What lines below contain the word "none"? Please pull each one out.
★ ★ ★
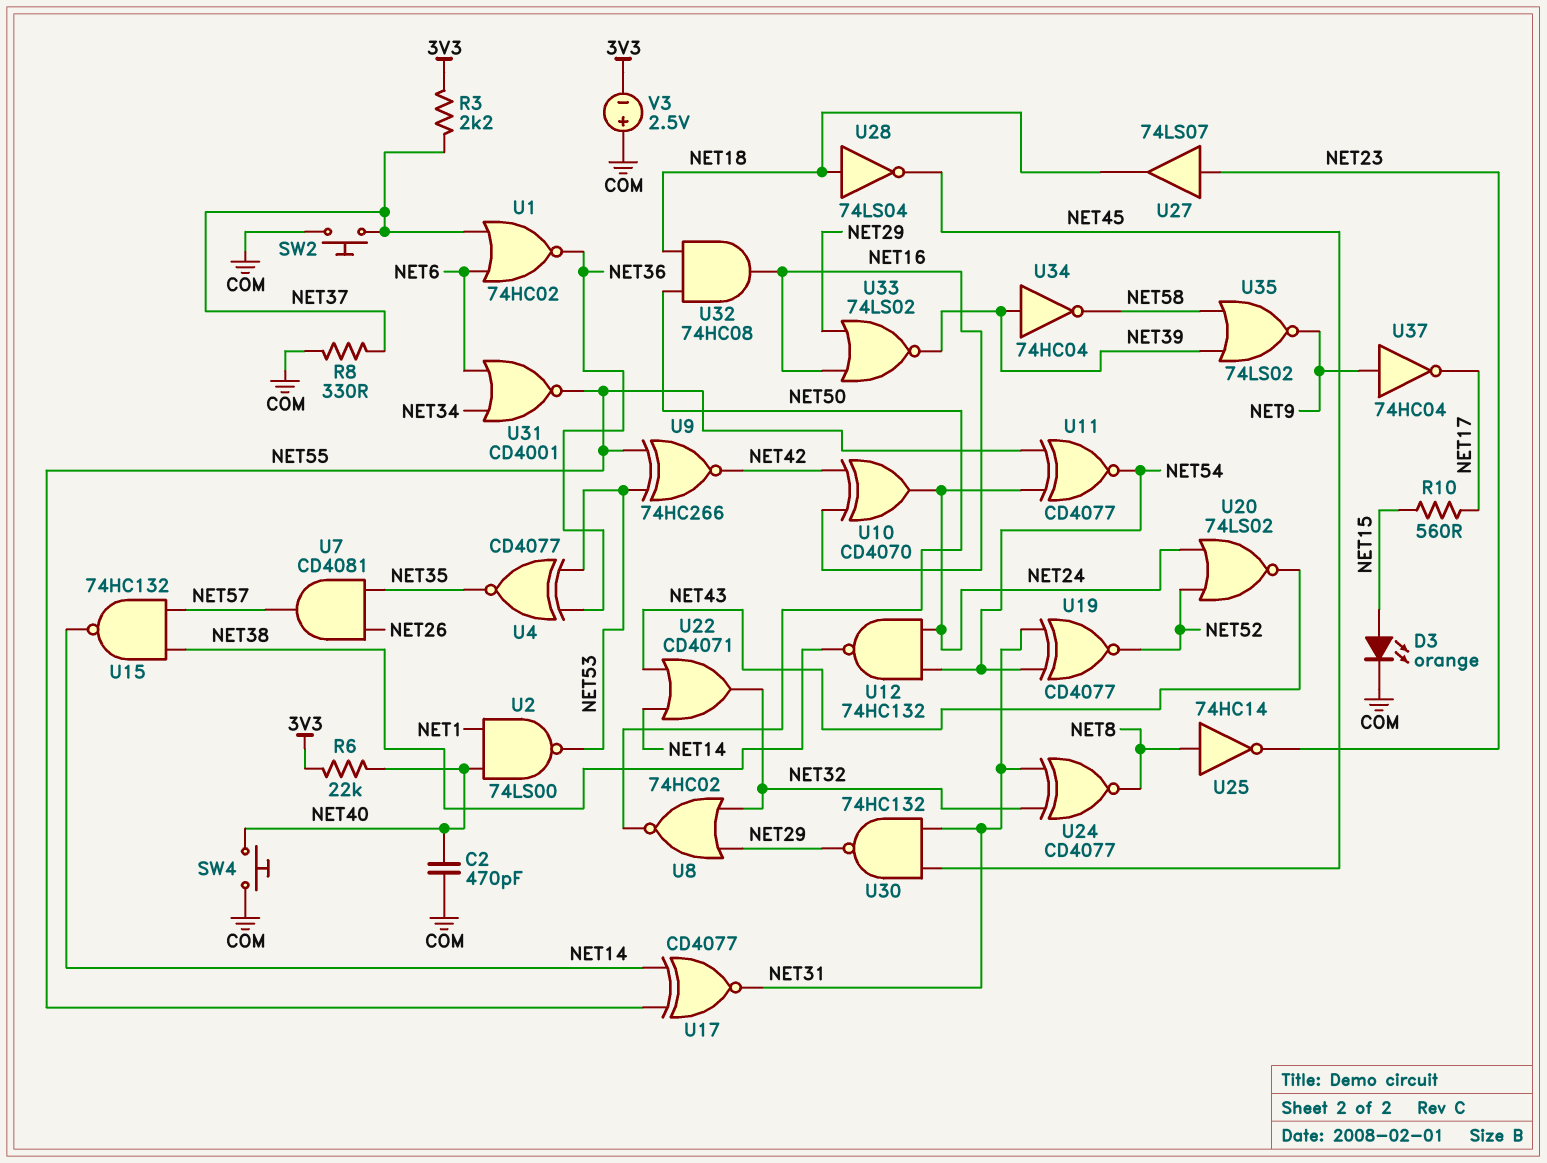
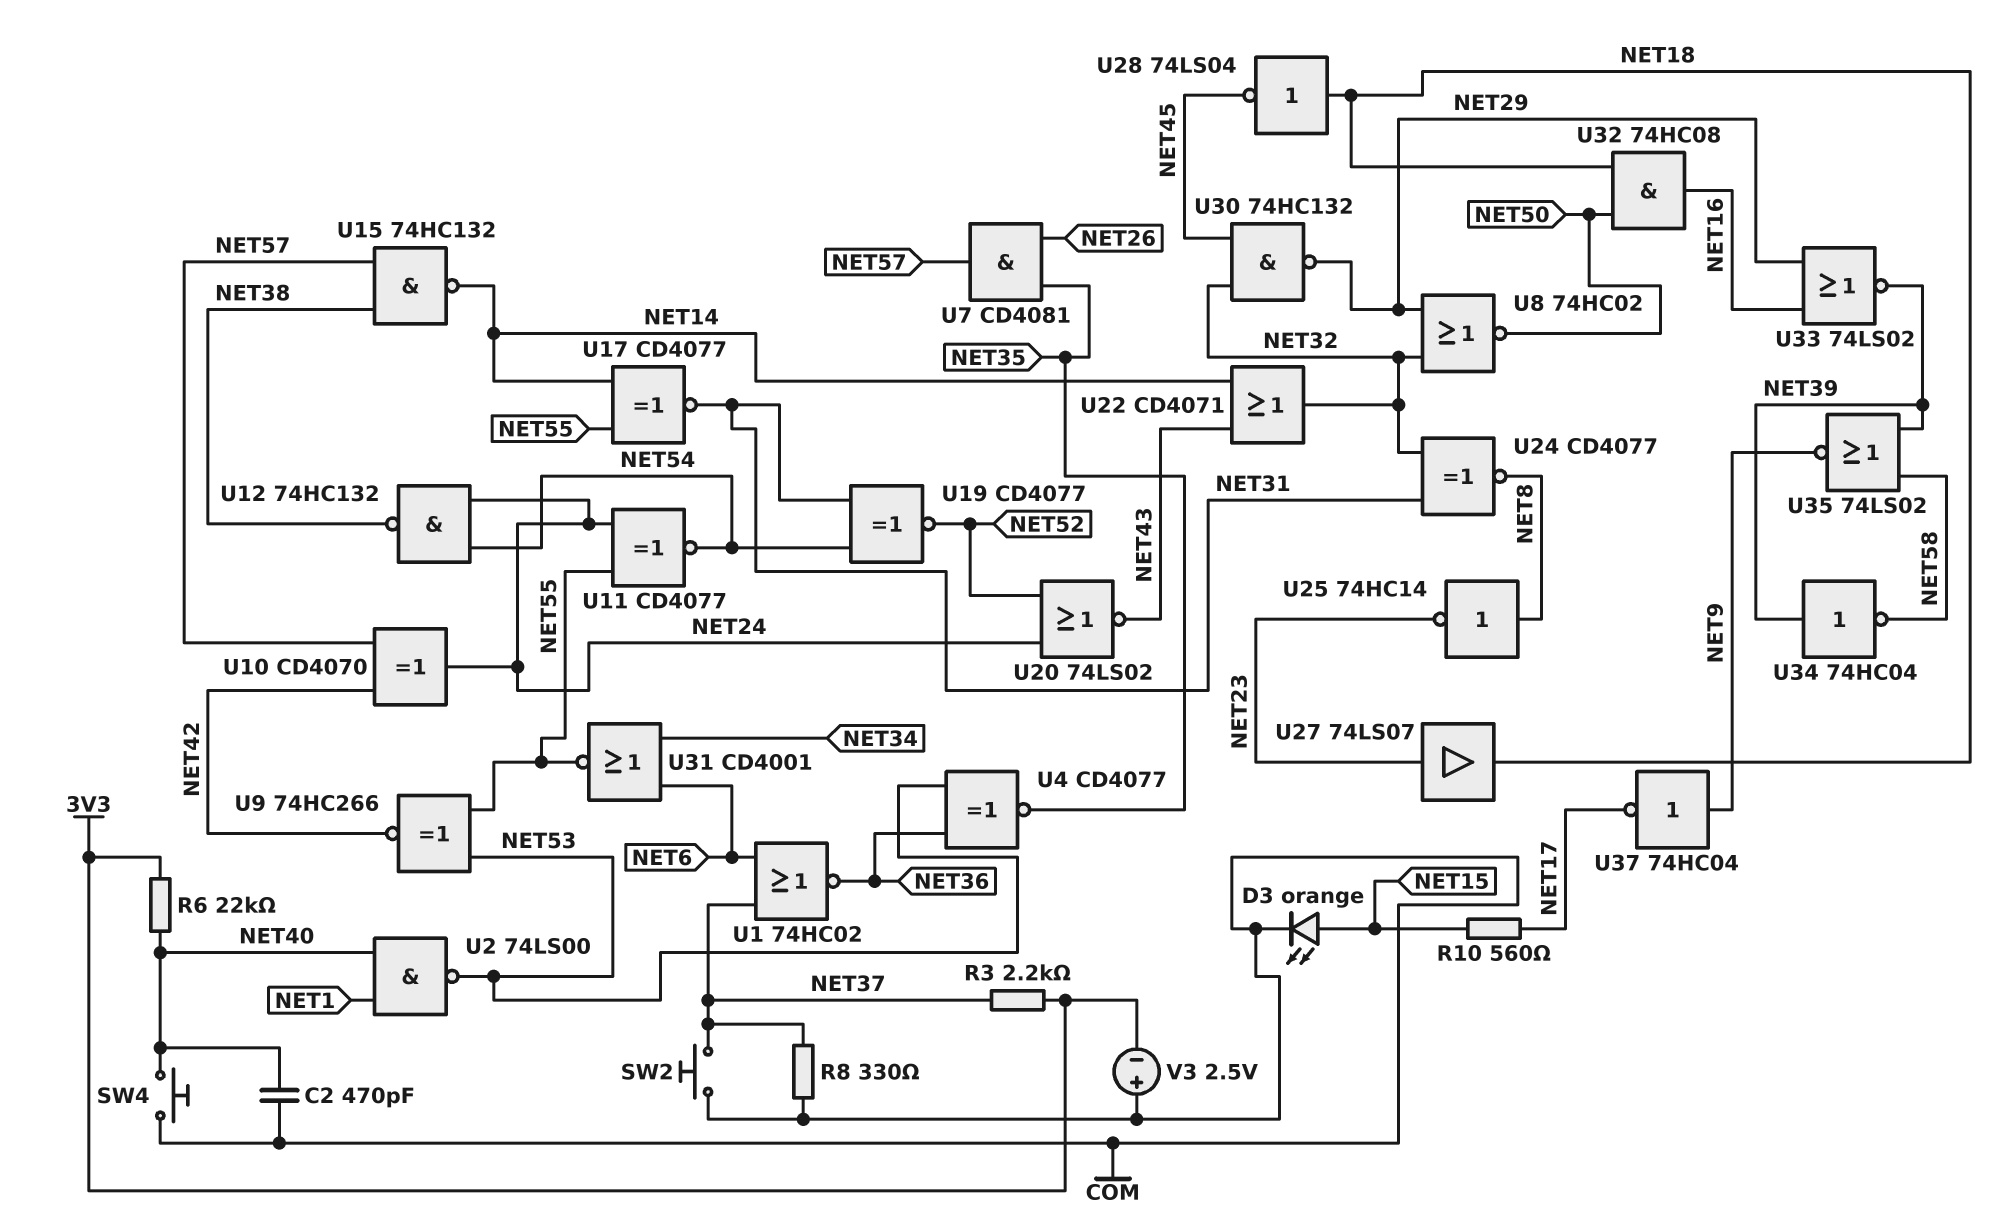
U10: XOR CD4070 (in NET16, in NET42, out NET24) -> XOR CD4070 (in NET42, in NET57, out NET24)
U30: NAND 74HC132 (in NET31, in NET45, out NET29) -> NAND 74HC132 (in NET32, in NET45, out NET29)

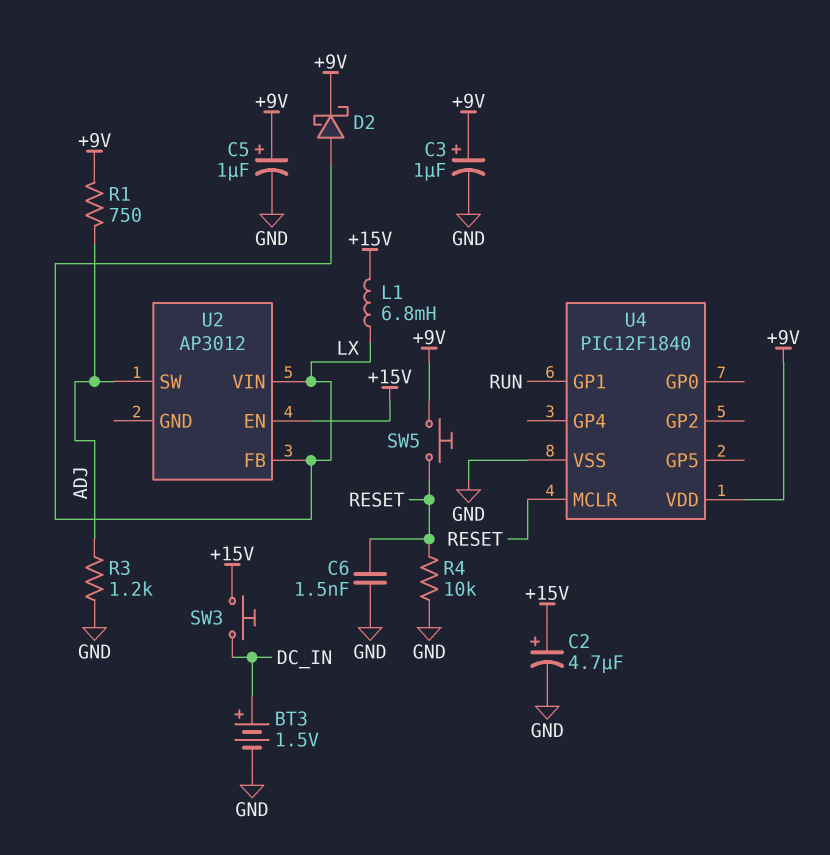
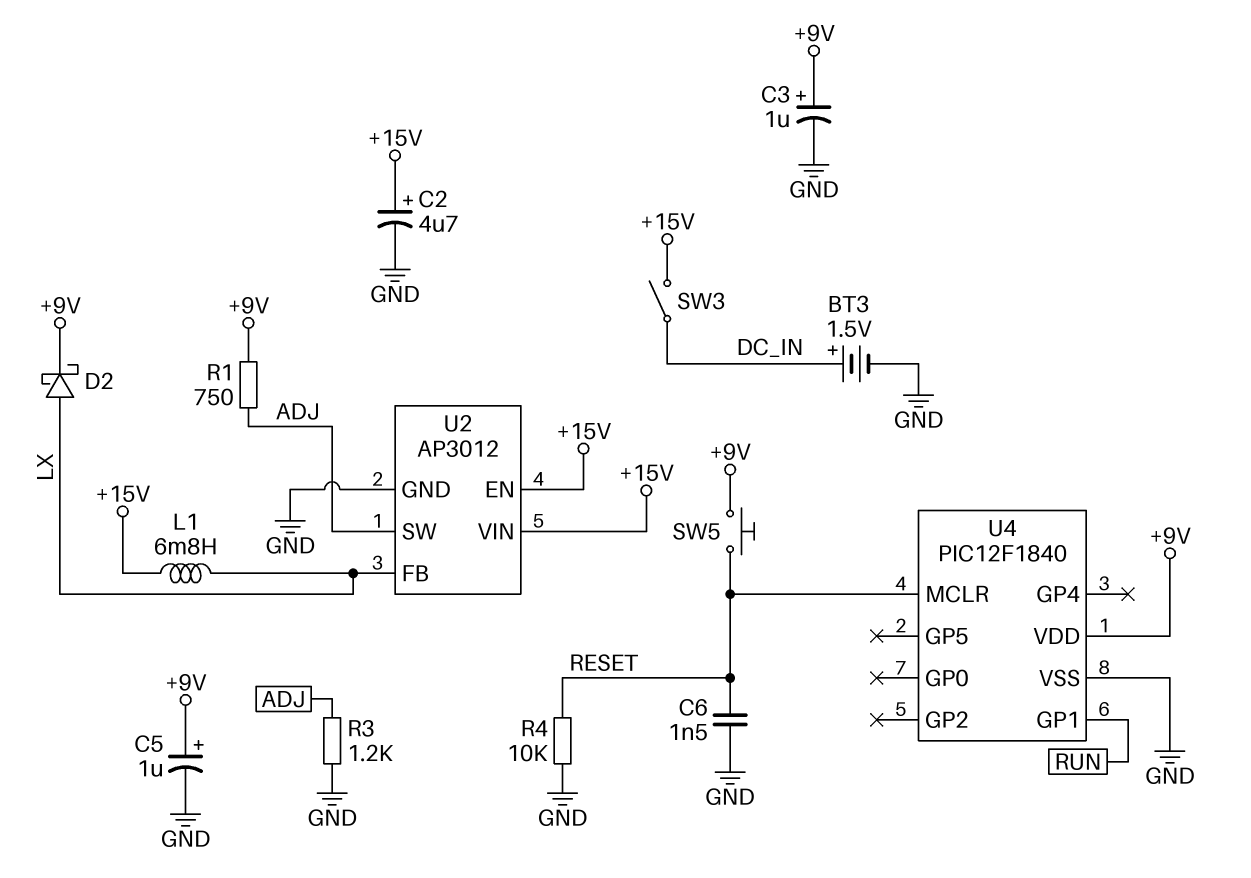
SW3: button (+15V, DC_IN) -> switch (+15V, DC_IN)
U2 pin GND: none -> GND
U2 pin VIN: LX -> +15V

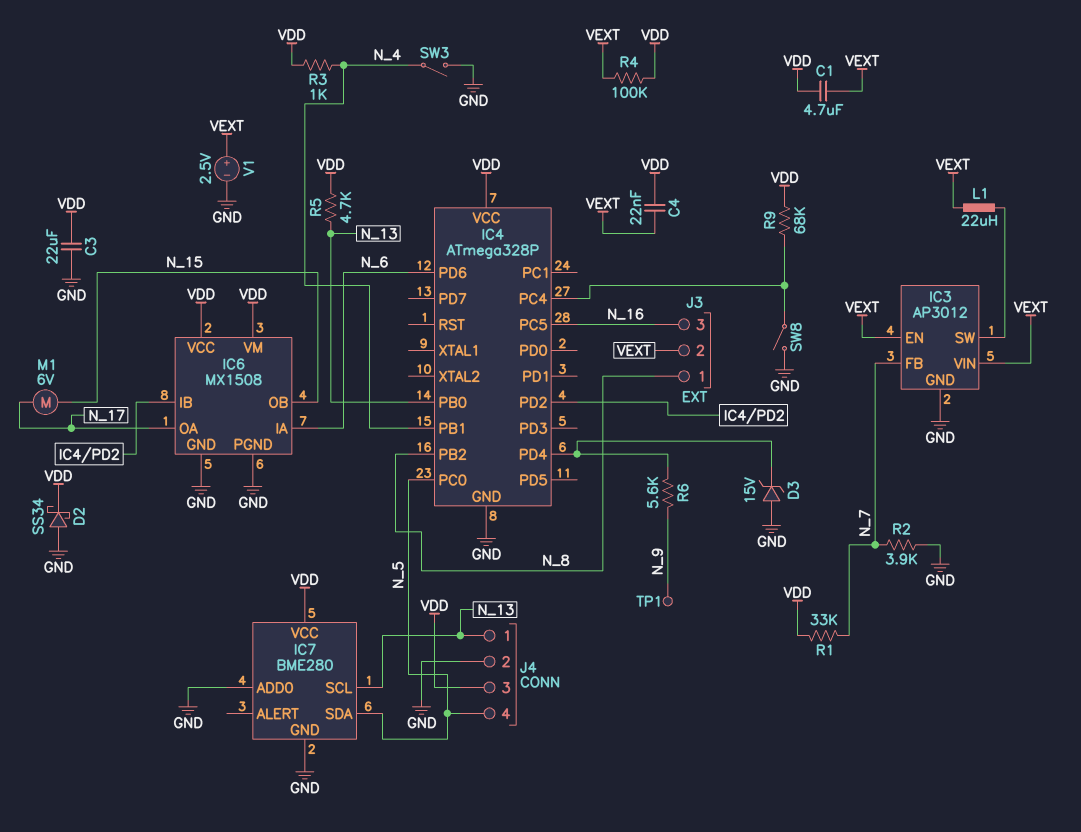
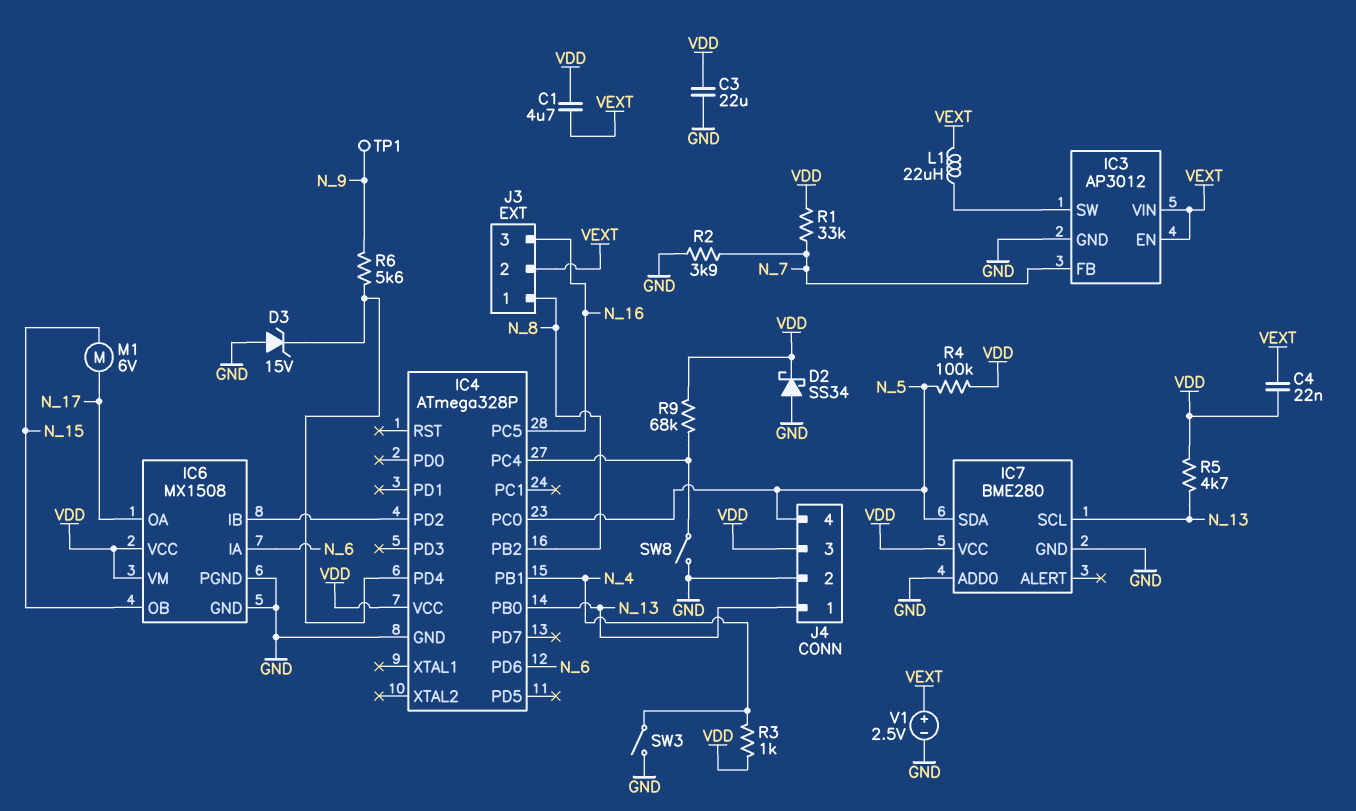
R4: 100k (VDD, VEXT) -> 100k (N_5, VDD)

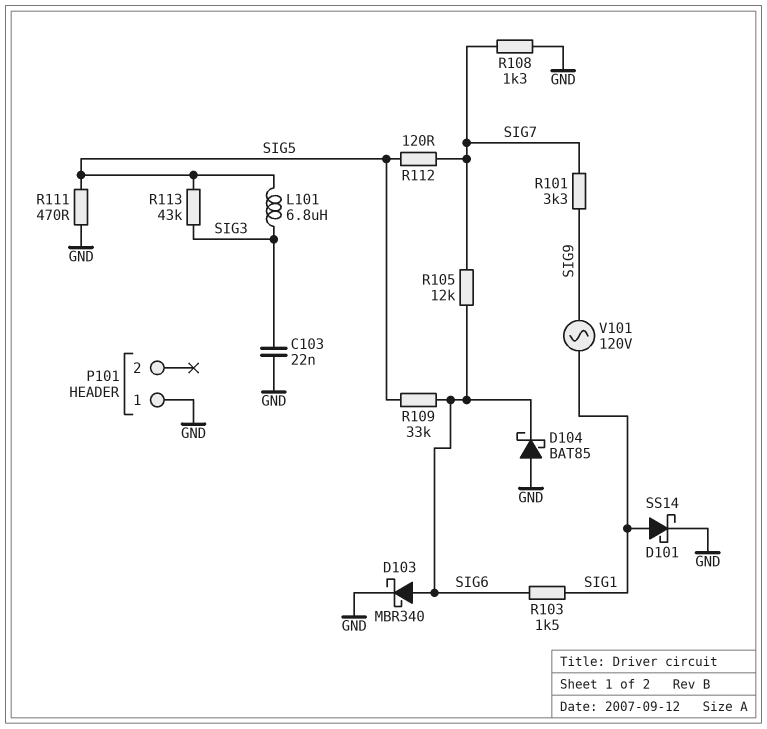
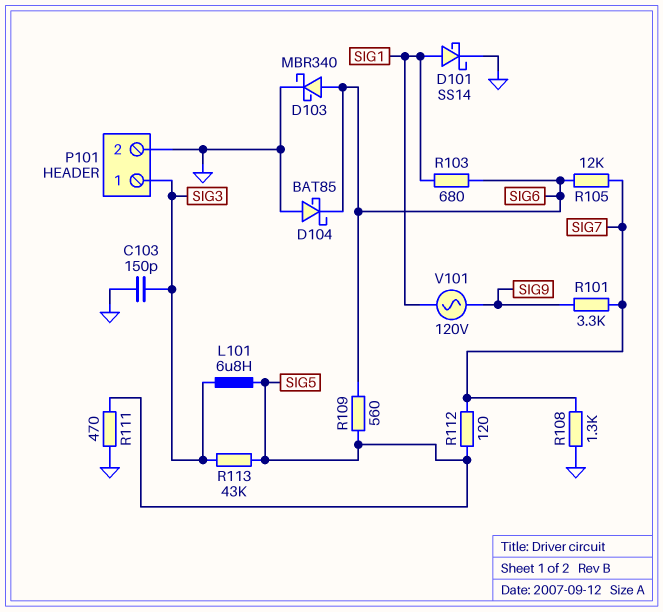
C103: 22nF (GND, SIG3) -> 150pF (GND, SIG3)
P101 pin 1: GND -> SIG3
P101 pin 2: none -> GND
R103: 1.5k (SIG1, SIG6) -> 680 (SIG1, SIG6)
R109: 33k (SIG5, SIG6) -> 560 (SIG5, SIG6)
★ ★ ★
Exercise answer:
U2 pin GND: none -> GND
P101 pin 2: none -> GND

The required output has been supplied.